→ **EXERCISE DIRECTIONS**: Find "none -> red brick D4 level 2" in the material below, then write out that line and every line after it exactly, ending with the last one; skip the pictures.

· · · · · · ·

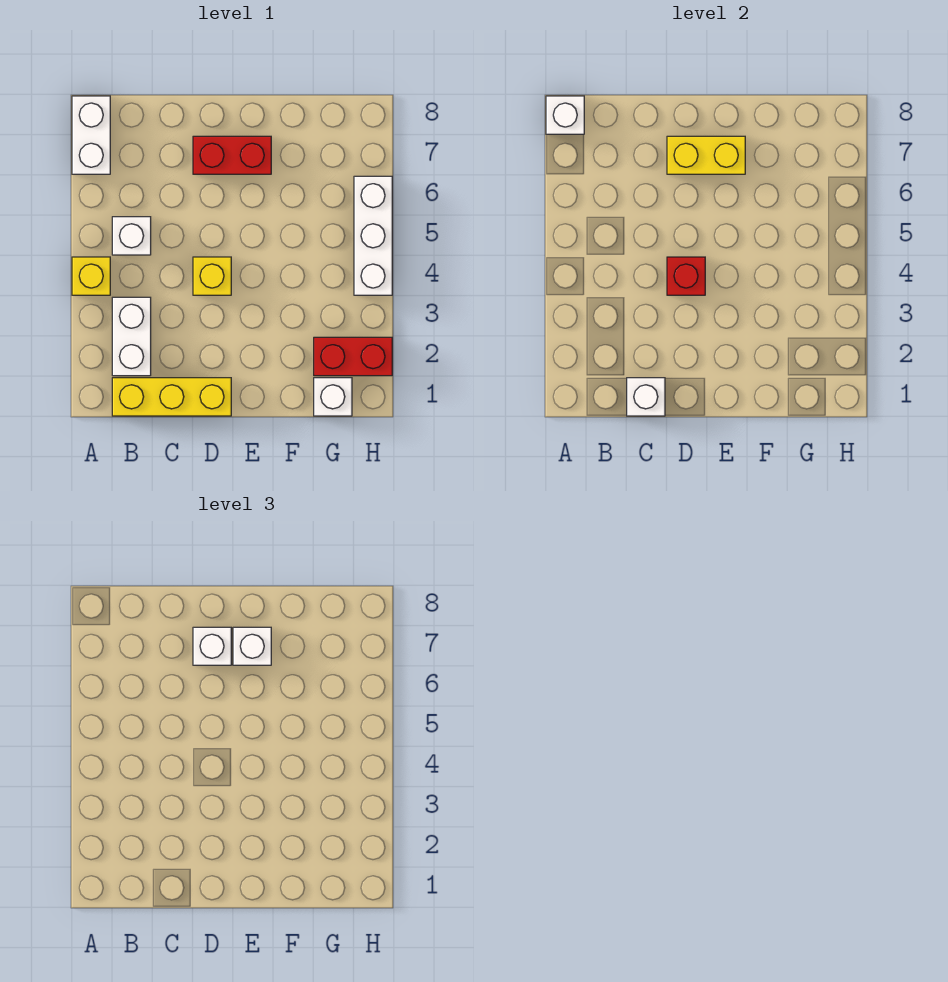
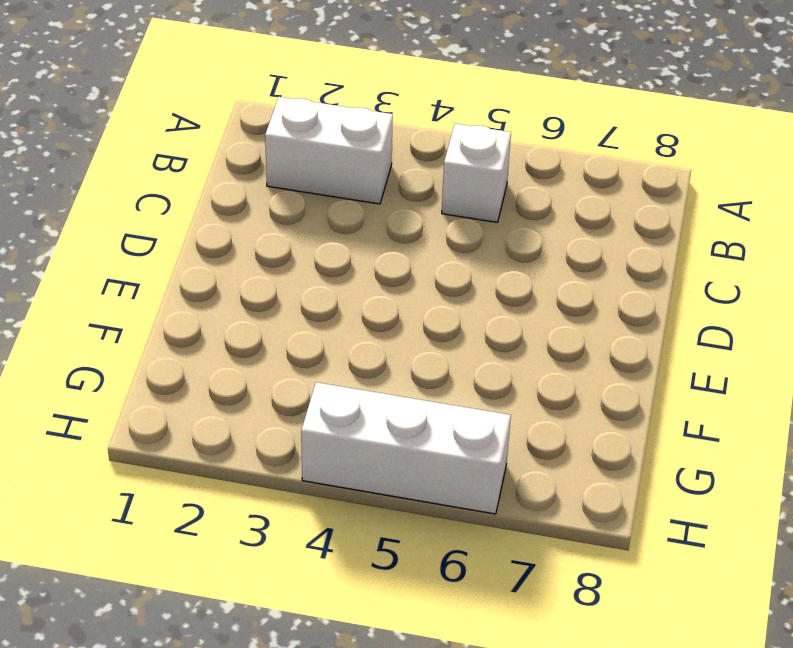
none -> yellow brick A4 level 1
none -> white brick A7:A8 level 1
none -> yellow brick B1:D1 level 1

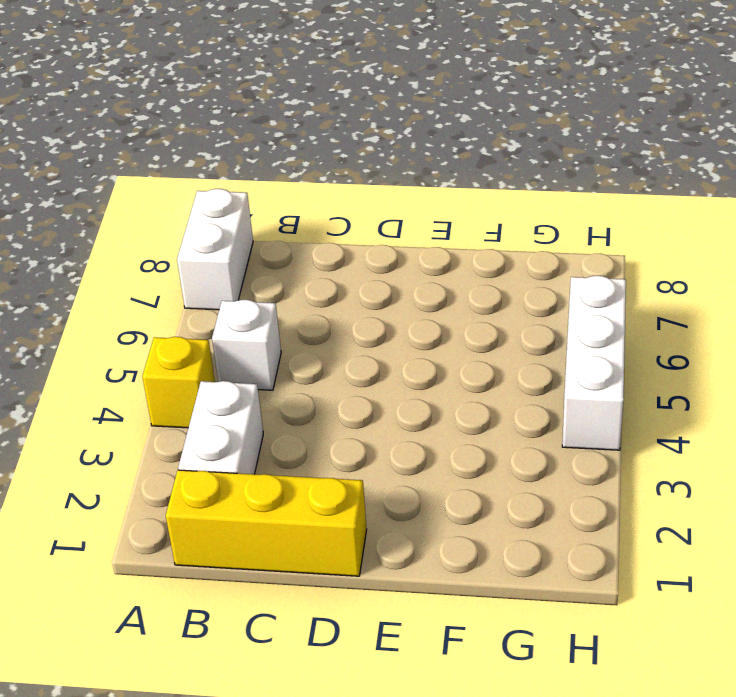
none -> yellow brick D4 level 1
none -> red brick D7:E7 level 1
none -> white brick G1 level 1

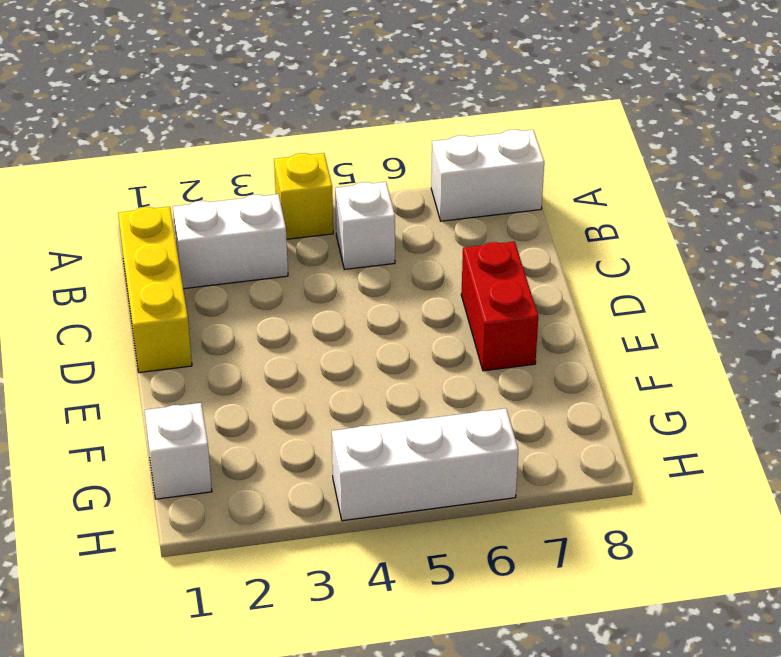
none -> yellow brick D4 level 1
none -> red brick G2:H2 level 1
none -> white brick A8 level 2

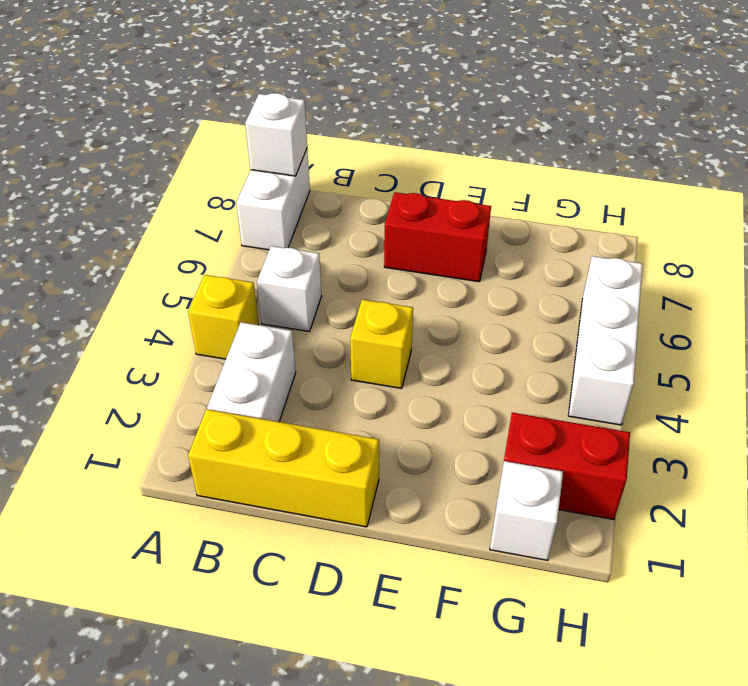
none -> white brick C1 level 2
none -> red brick D4 level 2
none -> yellow brick D7:E7 level 2

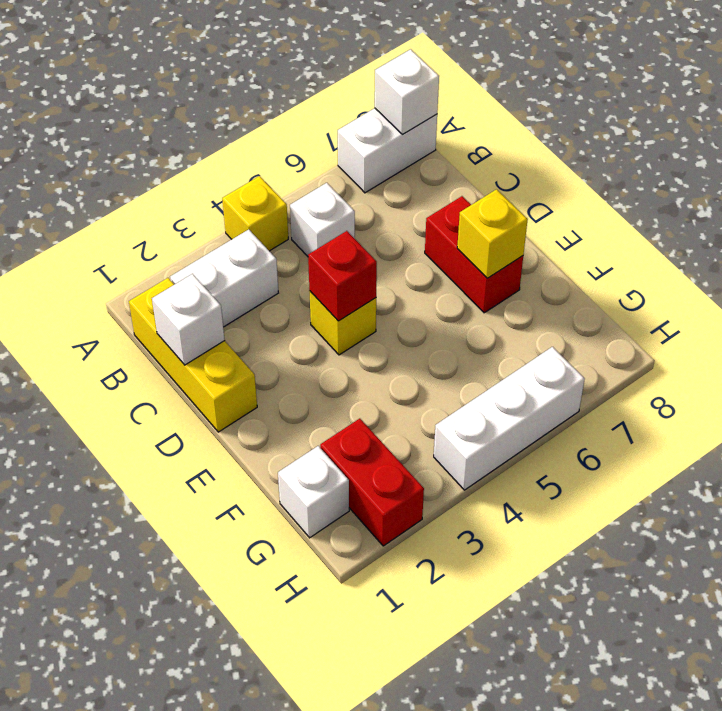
yellow brick E7 level 2 -> yellow brick D7:E7 level 2
none -> white brick D7 level 3
none -> white brick E7 level 3

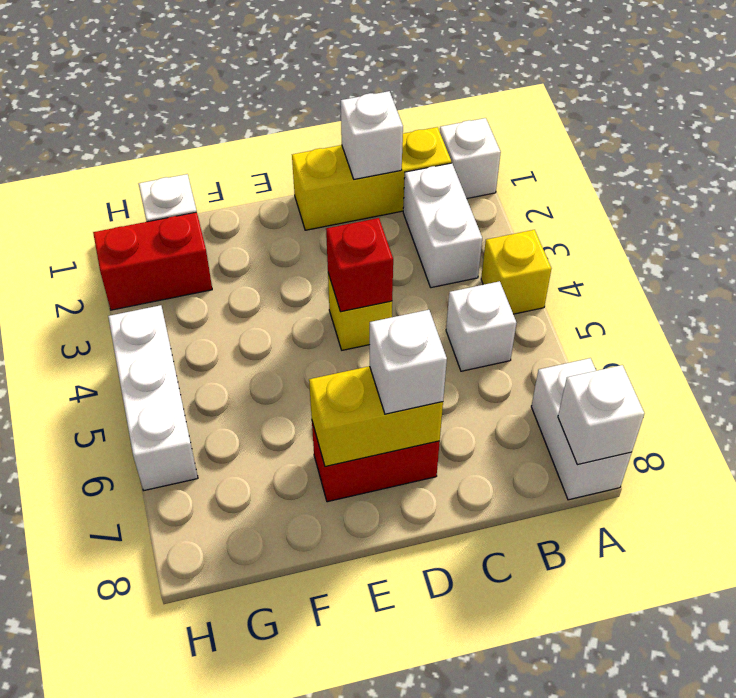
white brick A1 level 1 -> white brick E7 level 3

· · · · · · ·

→ **RESULT**:
none -> red brick D4 level 2
none -> yellow brick D7:E7 level 2

yellow brick E7 level 2 -> yellow brick D7:E7 level 2
none -> white brick D7 level 3
none -> white brick E7 level 3

white brick A1 level 1 -> white brick E7 level 3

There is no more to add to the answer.